Provided information -

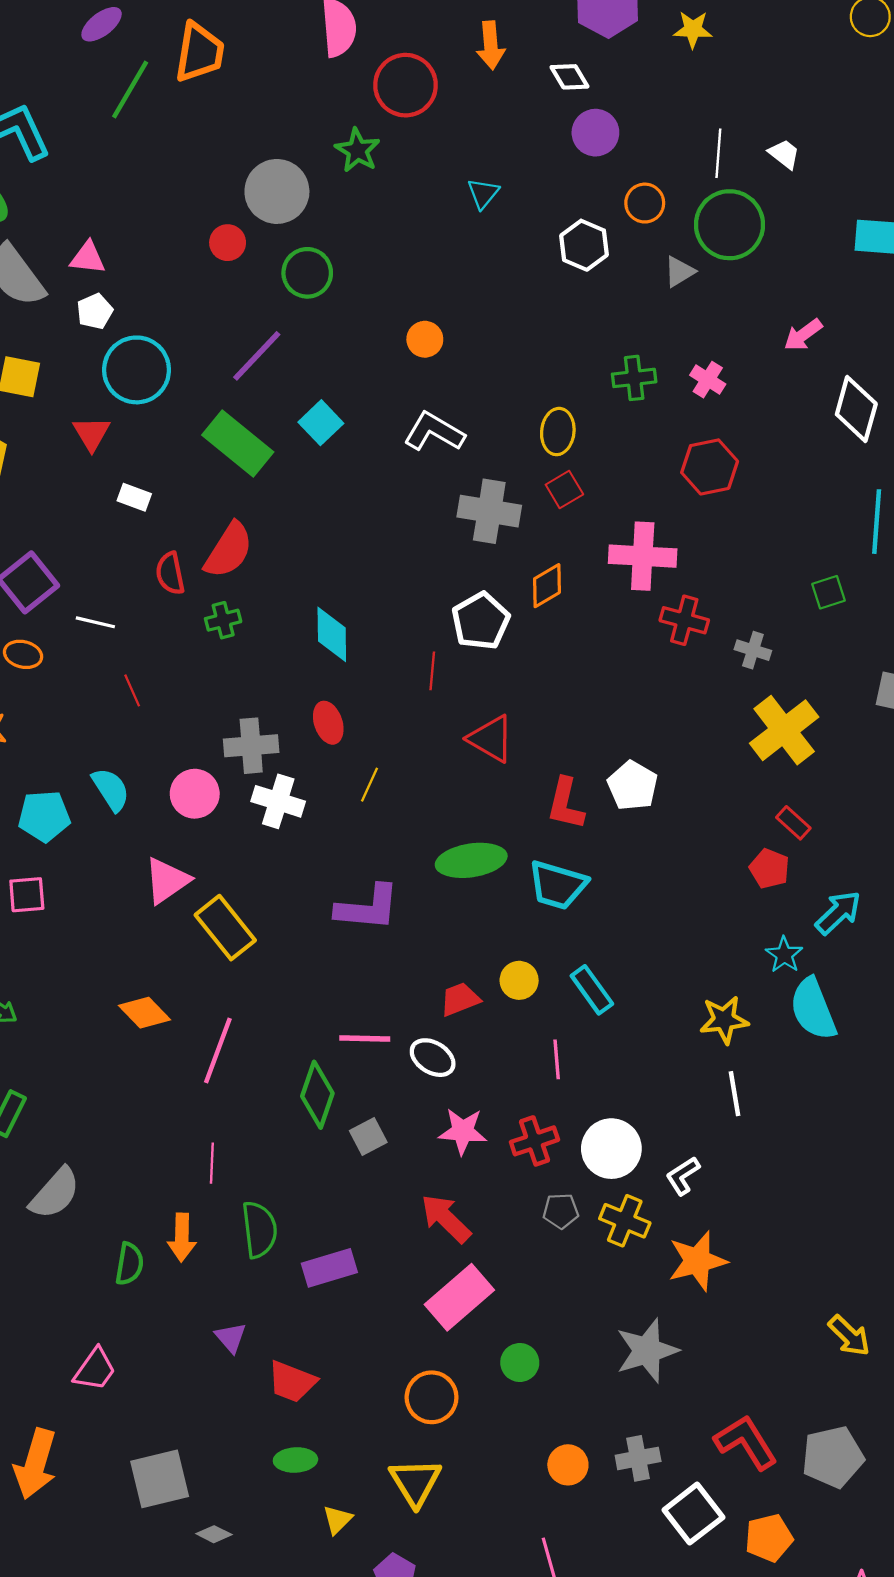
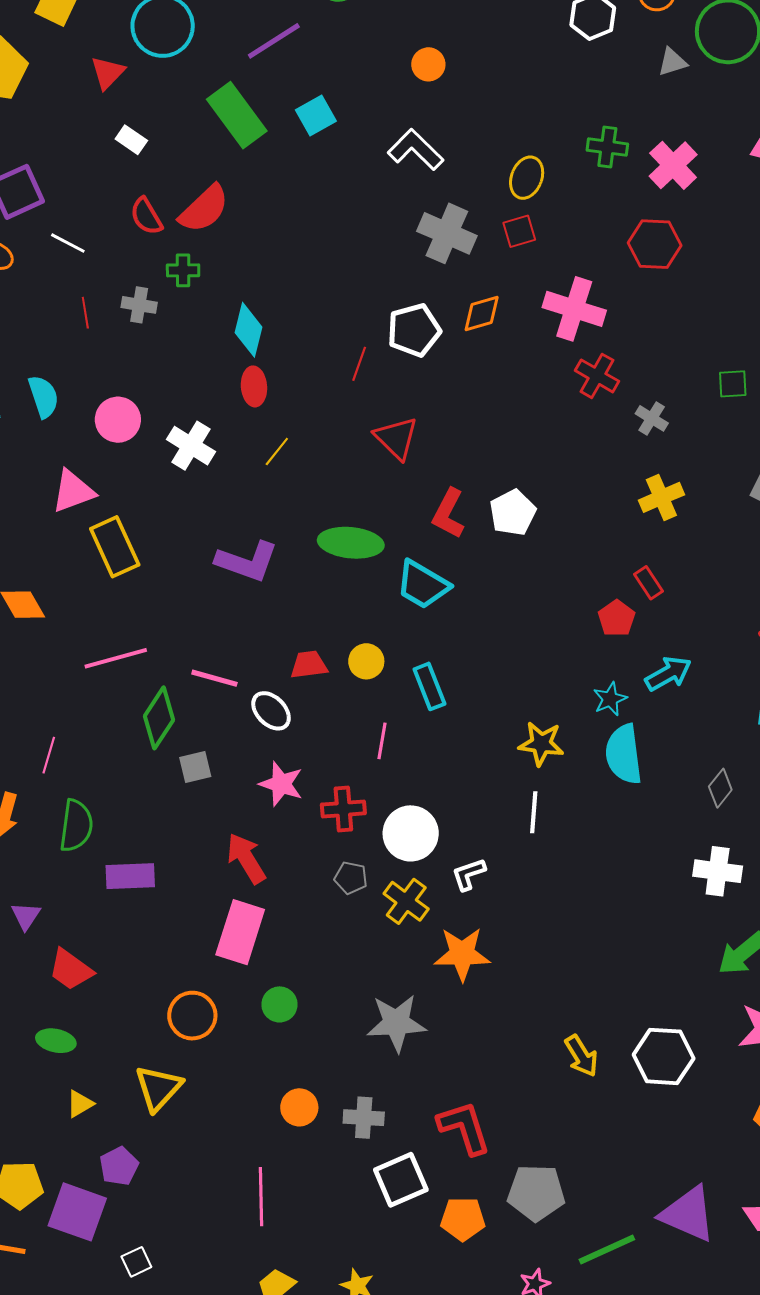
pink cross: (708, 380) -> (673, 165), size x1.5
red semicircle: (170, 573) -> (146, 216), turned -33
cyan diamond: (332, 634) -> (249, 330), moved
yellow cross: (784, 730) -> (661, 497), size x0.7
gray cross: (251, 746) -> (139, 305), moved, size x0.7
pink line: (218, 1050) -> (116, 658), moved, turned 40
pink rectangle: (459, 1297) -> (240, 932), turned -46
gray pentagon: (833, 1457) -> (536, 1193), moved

Goal of the exercise - Look through the entries above for the word "size". Say how many lines contain it, using only a number.

Answer below - 3